Reproduce the material below in full, changing "top-left" to "upper-left" and leaving everything else untouched.

+++ Dataset records

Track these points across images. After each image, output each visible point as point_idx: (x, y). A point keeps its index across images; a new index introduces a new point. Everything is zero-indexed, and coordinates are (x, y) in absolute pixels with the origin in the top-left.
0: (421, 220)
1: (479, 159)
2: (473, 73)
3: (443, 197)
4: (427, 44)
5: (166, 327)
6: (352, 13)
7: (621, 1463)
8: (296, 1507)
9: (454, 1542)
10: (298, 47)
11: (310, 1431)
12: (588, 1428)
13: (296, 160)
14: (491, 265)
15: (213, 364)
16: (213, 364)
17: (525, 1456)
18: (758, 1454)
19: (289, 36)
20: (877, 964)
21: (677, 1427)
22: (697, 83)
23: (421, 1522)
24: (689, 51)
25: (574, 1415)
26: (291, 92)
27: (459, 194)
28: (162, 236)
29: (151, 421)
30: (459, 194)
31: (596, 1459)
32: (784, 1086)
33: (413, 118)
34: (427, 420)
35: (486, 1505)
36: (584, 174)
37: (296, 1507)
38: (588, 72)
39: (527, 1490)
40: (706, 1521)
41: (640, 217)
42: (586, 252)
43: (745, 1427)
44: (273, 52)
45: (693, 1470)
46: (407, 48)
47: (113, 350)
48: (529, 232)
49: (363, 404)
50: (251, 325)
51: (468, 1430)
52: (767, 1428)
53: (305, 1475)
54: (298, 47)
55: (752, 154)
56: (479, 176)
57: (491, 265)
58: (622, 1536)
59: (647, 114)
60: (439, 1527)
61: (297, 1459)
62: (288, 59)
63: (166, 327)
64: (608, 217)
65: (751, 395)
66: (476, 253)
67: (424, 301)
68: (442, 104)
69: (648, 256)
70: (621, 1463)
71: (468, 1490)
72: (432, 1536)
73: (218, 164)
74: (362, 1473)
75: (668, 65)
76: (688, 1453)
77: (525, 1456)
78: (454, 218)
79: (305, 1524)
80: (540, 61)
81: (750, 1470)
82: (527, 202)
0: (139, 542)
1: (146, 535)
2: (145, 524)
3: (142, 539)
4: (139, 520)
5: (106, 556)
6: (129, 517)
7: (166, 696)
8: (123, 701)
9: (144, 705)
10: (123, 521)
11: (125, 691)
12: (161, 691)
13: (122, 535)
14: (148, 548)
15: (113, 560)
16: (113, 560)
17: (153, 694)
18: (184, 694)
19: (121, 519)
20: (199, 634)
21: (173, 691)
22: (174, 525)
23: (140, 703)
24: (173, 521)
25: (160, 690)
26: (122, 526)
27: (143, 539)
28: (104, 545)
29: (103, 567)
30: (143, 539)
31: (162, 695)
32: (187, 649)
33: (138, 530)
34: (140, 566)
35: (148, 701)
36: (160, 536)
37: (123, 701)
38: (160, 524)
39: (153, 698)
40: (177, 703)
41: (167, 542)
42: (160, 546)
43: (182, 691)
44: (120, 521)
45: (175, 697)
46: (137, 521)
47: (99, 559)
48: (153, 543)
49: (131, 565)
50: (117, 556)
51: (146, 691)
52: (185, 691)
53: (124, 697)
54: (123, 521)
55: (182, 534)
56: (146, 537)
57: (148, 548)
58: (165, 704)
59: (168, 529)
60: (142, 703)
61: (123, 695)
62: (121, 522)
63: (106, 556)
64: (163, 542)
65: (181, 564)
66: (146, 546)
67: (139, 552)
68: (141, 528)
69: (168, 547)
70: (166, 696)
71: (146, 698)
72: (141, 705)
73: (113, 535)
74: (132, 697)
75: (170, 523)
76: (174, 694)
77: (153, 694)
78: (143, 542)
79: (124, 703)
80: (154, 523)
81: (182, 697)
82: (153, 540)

++++++

== Solution ==
Track these points across images. After each image, output each visible point as point_idx: (x, y). A point keeps its index across images; a new index introduces a new point. Everything is zero-indexed, and coordinates are (x, y) in absolute pixels with the origin in the upper-left.
0: (421, 220)
1: (479, 159)
2: (473, 73)
3: (443, 197)
4: (427, 44)
5: (166, 327)
6: (352, 13)
7: (621, 1463)
8: (296, 1507)
9: (454, 1542)
10: (298, 47)
11: (310, 1431)
12: (588, 1428)
13: (296, 160)
14: (491, 265)
15: (213, 364)
16: (213, 364)
17: (525, 1456)
18: (758, 1454)
19: (289, 36)
20: (877, 964)
21: (677, 1427)
22: (697, 83)
23: (421, 1522)
24: (689, 51)
25: (574, 1415)
26: (291, 92)
27: (459, 194)
28: (162, 236)
29: (151, 421)
30: (459, 194)
31: (596, 1459)
32: (784, 1086)
33: (413, 118)
34: (427, 420)
35: (486, 1505)
36: (584, 174)
37: (296, 1507)
38: (588, 72)
39: (527, 1490)
40: (706, 1521)
41: (640, 217)
42: (586, 252)
43: (745, 1427)
44: (273, 52)
45: (693, 1470)
46: (407, 48)
47: (113, 350)
48: (529, 232)
49: (363, 404)
50: (251, 325)
51: (468, 1430)
52: (767, 1428)
53: (305, 1475)
54: (298, 47)
55: (752, 154)
56: (479, 176)
57: (491, 265)
58: (622, 1536)
59: (647, 114)
60: (439, 1527)
61: (297, 1459)
62: (288, 59)
63: (166, 327)
64: (608, 217)
65: (751, 395)
66: (476, 253)
67: (424, 301)
68: (442, 104)
69: (648, 256)
70: (621, 1463)
71: (468, 1490)
72: (432, 1536)
73: (218, 164)
74: (362, 1473)
75: (668, 65)
76: (688, 1453)
77: (525, 1456)
78: (454, 218)
79: (305, 1524)
80: (540, 61)
81: (750, 1470)
82: (527, 202)
0: (139, 542)
1: (146, 535)
2: (145, 524)
3: (142, 539)
4: (139, 520)
5: (106, 556)
6: (129, 517)
7: (166, 696)
8: (123, 701)
9: (144, 705)
10: (123, 521)
11: (125, 691)
12: (161, 691)
13: (122, 535)
14: (148, 548)
15: (113, 560)
16: (113, 560)
17: (153, 694)
18: (184, 694)
19: (121, 519)
20: (199, 634)
21: (173, 691)
22: (174, 525)
23: (140, 703)
24: (173, 521)
25: (160, 690)
26: (122, 526)
27: (143, 539)
28: (104, 545)
29: (103, 567)
30: (143, 539)
31: (162, 695)
32: (187, 649)
33: (138, 530)
34: (140, 566)
35: (148, 701)
36: (160, 536)
37: (123, 701)
38: (160, 524)
39: (153, 698)
40: (177, 703)
41: (167, 542)
42: (160, 546)
43: (182, 691)
44: (120, 521)
45: (175, 697)
46: (137, 521)
47: (99, 559)
48: (153, 543)
49: (131, 565)
50: (117, 556)
51: (146, 691)
52: (185, 691)
53: (124, 697)
54: (123, 521)
55: (182, 534)
56: (146, 537)
57: (148, 548)
58: (165, 704)
59: (168, 529)
60: (142, 703)
61: (123, 695)
62: (121, 522)
63: (106, 556)
64: (163, 542)
65: (181, 564)
66: (146, 546)
67: (139, 552)
68: (141, 528)
69: (168, 547)
70: (166, 696)
71: (146, 698)
72: (141, 705)
73: (113, 535)
74: (132, 697)
75: (170, 523)
76: (174, 694)
77: (153, 694)
78: (143, 542)
79: (124, 703)
80: (154, 523)
81: (182, 697)
82: (153, 540)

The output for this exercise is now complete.